§ WHAT THE EXERCISE ASKS: Pick out every line in the data below that contains the string "kern" and copy each of those lines in full.

§ SUPPLIED MATERIAL:
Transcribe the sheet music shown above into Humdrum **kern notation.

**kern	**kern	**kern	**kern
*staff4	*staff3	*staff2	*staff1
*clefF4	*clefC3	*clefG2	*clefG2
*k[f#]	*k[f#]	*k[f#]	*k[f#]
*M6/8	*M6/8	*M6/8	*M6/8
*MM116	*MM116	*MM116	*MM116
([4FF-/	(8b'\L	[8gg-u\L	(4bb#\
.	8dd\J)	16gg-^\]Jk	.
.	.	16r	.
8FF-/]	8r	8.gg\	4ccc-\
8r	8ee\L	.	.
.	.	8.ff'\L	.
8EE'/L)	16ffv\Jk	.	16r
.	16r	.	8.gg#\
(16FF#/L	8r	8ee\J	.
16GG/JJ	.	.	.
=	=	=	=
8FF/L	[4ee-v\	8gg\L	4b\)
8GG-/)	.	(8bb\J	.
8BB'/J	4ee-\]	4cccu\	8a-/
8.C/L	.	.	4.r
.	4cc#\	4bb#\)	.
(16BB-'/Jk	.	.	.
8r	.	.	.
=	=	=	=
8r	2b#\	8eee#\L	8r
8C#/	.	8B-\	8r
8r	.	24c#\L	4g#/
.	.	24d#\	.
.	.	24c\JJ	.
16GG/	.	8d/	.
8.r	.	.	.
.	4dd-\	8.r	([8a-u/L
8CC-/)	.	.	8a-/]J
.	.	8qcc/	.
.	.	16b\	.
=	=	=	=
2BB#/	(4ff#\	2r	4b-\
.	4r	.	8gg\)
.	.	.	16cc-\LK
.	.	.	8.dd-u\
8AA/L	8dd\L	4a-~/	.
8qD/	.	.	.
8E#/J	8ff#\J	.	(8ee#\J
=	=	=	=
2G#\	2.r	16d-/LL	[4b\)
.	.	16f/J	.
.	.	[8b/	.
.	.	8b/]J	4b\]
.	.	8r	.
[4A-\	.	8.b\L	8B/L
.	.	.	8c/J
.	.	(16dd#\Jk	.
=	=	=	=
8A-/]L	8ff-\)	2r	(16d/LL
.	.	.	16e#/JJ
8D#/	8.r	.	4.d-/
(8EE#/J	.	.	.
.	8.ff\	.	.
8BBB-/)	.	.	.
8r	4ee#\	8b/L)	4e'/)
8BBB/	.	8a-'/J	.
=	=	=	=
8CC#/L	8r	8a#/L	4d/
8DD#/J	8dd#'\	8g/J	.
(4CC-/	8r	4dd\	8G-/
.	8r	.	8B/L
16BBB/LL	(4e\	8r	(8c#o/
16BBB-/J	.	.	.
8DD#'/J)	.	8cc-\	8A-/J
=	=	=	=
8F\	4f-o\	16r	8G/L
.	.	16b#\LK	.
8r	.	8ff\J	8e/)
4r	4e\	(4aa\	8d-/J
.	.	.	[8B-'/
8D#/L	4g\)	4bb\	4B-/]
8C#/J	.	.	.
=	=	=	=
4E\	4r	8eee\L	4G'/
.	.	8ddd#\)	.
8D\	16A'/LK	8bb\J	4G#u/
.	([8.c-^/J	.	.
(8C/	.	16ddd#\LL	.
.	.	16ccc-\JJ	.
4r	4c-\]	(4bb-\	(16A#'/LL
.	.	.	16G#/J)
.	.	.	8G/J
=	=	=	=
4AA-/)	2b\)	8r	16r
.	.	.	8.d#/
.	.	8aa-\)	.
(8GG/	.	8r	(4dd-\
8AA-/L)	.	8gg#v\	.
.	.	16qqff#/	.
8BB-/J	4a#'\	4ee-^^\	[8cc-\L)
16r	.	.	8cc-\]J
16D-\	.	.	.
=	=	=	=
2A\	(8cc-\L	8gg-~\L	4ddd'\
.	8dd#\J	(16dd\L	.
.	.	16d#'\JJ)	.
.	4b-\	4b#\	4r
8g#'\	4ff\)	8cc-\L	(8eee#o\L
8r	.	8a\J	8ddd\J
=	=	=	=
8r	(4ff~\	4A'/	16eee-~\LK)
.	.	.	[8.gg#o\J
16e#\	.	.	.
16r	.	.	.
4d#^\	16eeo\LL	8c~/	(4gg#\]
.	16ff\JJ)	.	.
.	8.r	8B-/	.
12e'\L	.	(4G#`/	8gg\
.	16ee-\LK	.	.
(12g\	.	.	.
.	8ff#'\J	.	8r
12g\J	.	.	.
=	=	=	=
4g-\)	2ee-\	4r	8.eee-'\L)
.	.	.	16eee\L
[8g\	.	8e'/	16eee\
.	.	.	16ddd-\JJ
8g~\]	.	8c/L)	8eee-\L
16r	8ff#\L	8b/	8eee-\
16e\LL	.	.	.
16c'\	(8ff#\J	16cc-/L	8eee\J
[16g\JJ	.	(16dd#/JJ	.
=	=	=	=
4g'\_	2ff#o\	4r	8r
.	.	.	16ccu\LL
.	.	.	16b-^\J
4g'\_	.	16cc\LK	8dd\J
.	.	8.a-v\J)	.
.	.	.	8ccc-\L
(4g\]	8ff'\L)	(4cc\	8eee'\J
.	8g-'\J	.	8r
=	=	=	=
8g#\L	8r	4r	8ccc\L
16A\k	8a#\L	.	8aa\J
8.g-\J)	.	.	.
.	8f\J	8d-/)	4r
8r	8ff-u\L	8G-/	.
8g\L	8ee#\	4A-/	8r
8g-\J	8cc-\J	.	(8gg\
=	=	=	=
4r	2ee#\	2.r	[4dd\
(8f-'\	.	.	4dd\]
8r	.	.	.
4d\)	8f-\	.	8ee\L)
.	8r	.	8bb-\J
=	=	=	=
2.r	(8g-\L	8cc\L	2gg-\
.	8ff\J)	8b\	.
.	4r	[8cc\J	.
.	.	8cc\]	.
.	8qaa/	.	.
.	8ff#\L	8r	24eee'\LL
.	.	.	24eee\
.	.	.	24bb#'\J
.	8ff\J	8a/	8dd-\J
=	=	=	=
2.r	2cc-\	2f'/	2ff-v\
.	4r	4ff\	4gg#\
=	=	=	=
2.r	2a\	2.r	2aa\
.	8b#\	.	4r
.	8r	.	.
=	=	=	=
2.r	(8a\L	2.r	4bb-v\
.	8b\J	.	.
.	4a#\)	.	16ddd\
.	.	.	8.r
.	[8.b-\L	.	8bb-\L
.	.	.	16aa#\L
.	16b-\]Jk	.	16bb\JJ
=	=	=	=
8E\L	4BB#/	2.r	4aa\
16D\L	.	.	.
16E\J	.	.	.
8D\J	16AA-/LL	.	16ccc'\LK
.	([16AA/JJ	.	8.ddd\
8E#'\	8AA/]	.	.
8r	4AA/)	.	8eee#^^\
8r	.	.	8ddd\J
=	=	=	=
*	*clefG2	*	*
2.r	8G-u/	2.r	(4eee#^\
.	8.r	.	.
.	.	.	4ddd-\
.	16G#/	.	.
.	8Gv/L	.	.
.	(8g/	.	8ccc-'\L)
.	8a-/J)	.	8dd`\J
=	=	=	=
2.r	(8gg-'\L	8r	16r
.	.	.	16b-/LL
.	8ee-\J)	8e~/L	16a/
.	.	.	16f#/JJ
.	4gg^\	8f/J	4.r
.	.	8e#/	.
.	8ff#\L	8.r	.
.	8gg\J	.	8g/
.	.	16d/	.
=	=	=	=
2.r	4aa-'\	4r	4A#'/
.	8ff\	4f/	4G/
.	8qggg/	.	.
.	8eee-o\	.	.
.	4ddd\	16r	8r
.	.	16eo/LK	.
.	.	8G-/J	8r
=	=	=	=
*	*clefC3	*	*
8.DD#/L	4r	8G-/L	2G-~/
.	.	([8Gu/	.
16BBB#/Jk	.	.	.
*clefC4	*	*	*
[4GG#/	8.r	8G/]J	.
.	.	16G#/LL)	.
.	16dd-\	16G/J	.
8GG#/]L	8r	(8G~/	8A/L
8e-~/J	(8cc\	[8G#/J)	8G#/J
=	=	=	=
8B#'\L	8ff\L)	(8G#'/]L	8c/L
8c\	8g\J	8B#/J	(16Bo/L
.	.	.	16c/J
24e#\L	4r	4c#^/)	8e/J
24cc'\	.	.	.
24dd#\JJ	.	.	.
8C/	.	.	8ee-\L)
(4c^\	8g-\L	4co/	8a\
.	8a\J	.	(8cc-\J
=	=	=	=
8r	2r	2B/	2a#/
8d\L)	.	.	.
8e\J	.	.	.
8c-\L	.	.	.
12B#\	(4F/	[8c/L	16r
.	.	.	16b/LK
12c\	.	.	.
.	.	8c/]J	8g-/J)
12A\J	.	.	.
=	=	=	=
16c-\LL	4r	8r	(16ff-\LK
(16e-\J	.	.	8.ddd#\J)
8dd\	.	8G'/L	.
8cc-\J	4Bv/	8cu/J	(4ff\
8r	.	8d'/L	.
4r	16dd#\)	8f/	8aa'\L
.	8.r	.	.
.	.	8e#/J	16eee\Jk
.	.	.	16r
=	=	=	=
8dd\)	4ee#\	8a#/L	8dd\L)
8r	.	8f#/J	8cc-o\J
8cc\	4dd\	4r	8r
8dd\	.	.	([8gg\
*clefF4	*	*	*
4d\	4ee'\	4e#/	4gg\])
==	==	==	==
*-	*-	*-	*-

§ REPLY TO THE TASK:
Transcribe the sheet music shown above into Humdrum **kern notation.
**kern	**kern	**kern	**kern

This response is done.